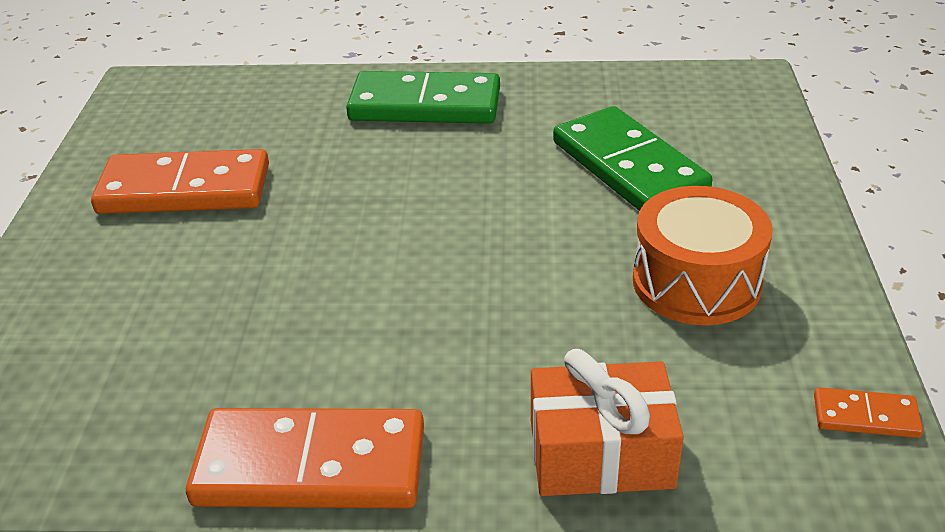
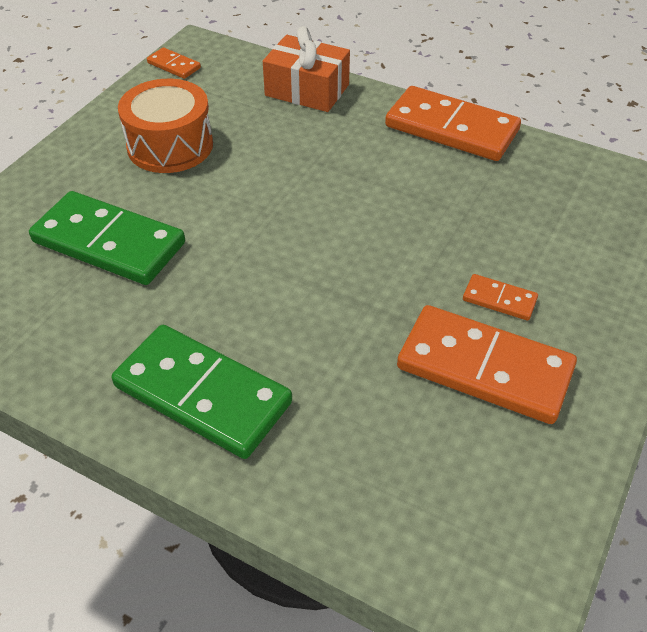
camera: 155 degrees left, 10 degrees up
(180, 248) = (499, 300): none -> orange domino
(628, 167) = (109, 242): green domino -> green domino turned 60 degrees counterclockwise

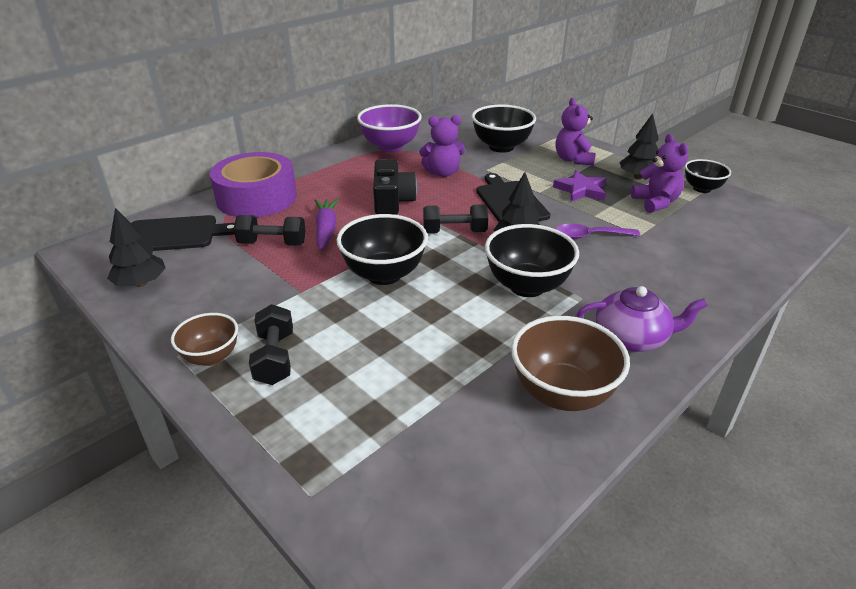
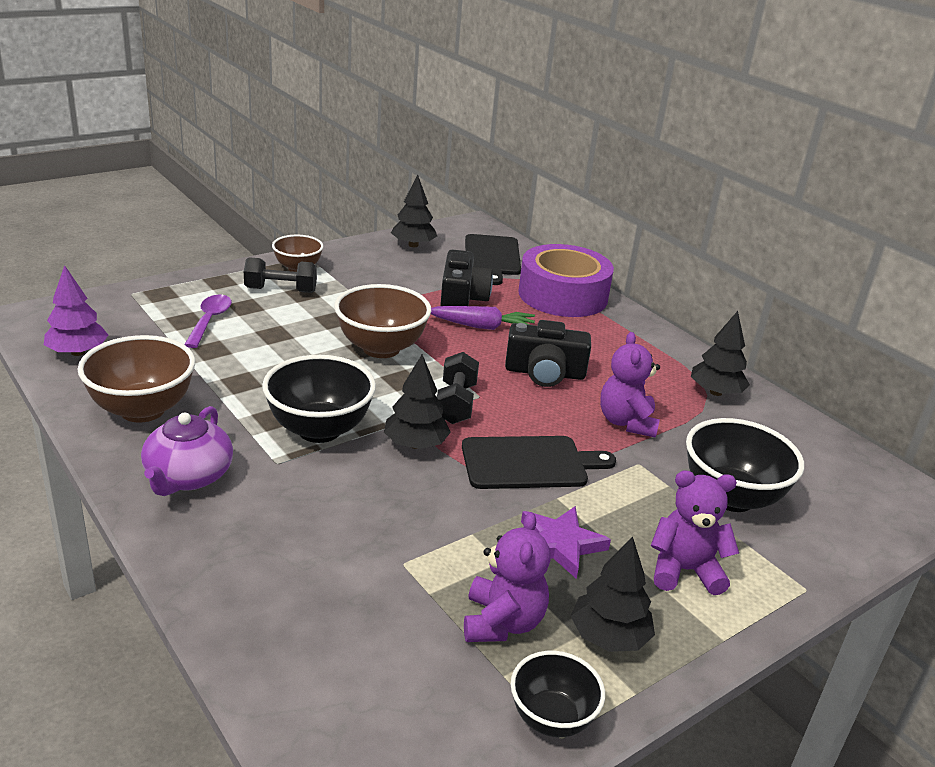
camera: 95 degrees right, 5 degrees down
(272, 243) = (462, 298): black dumbbell -> black camera
(384, 274) = (381, 348): black bowl -> brown bowl
(390, 147) = (715, 392): purple bowl -> black tree
(483, 490) = (77, 352): none -> purple tree
(589, 236) = (414, 511): purple spoon -> purple spoon (209, 321)
(655, 203) = (502, 622): purple teddy bear -> purple teddy bear turned 75 degrees counterclockwise

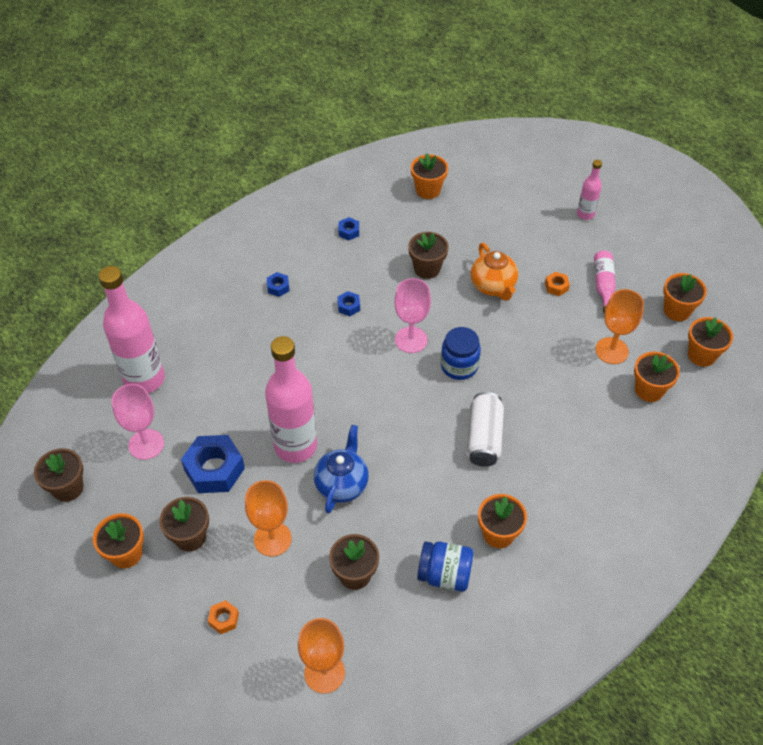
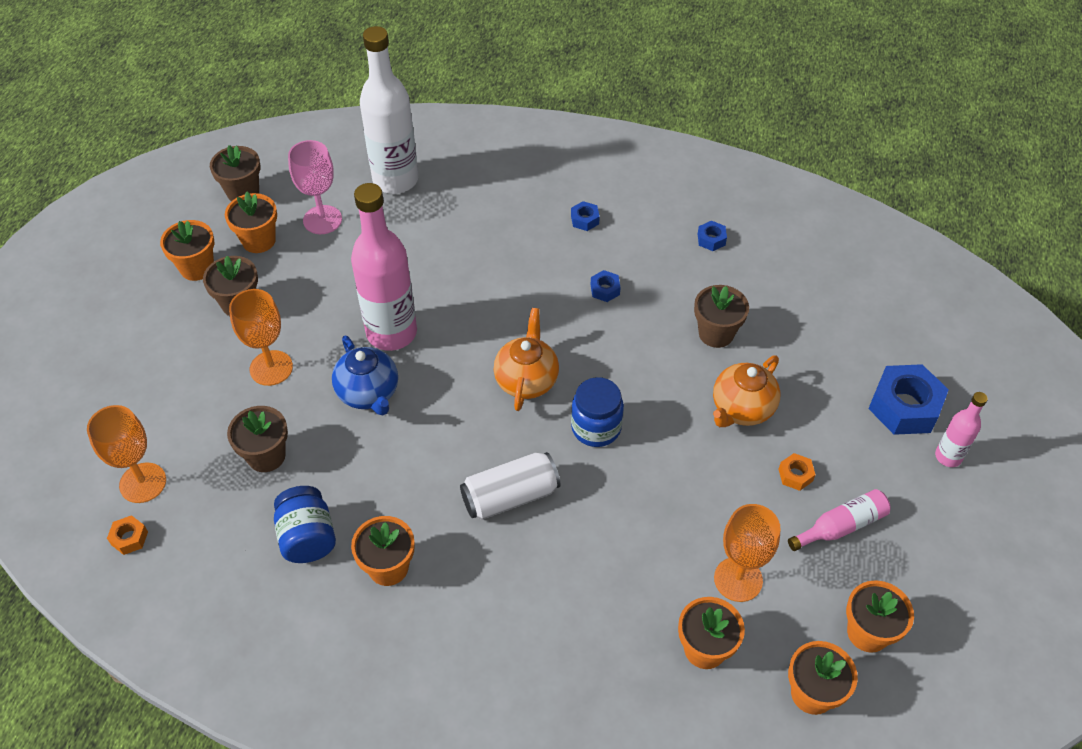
camera: 60 degrees right, 0 degrees up
(144, 379) = (395, 180): pink bottle -> white bottle
(214, 469) = (325, 283): blue nut -> blue nut (904, 407)
(224, 619) = (164, 374): orange nut -> orange nut (129, 538)
(342, 484) = (369, 393): blue teapot -> blue teapot turned 75 degrees clockwise
(394, 385) = (526, 380): none -> orange teapot
(411, 340) = (600, 366): pink goblet -> none
(428, 190) = (839, 280): orange flower pot -> orange flower pot (259, 240)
------------
**What needs to be done**
Word for word, write out each line of the records, but leave the pictures behind.

**Response for this exercise**
camera: 155 degrees left, 10 degrees up
(180, 248) = (499, 300): none -> orange domino
(628, 167) = (109, 242): green domino -> green domino turned 60 degrees counterclockwise

camera: 95 degrees right, 5 degrees down
(272, 243) = (462, 298): black dumbbell -> black camera
(384, 274) = (381, 348): black bowl -> brown bowl
(390, 147) = (715, 392): purple bowl -> black tree
(483, 490) = (77, 352): none -> purple tree
(589, 236) = (414, 511): purple spoon -> purple spoon (209, 321)
(655, 203) = (502, 622): purple teddy bear -> purple teddy bear turned 75 degrees counterclockwise

camera: 60 degrees right, 0 degrees up
(144, 379) = (395, 180): pink bottle -> white bottle
(214, 469) = (325, 283): blue nut -> blue nut (904, 407)
(224, 619) = (164, 374): orange nut -> orange nut (129, 538)
(342, 484) = (369, 393): blue teapot -> blue teapot turned 75 degrees clockwise
(394, 385) = (526, 380): none -> orange teapot
(411, 340) = (600, 366): pink goblet -> none
(428, 190) = (839, 280): orange flower pot -> orange flower pot (259, 240)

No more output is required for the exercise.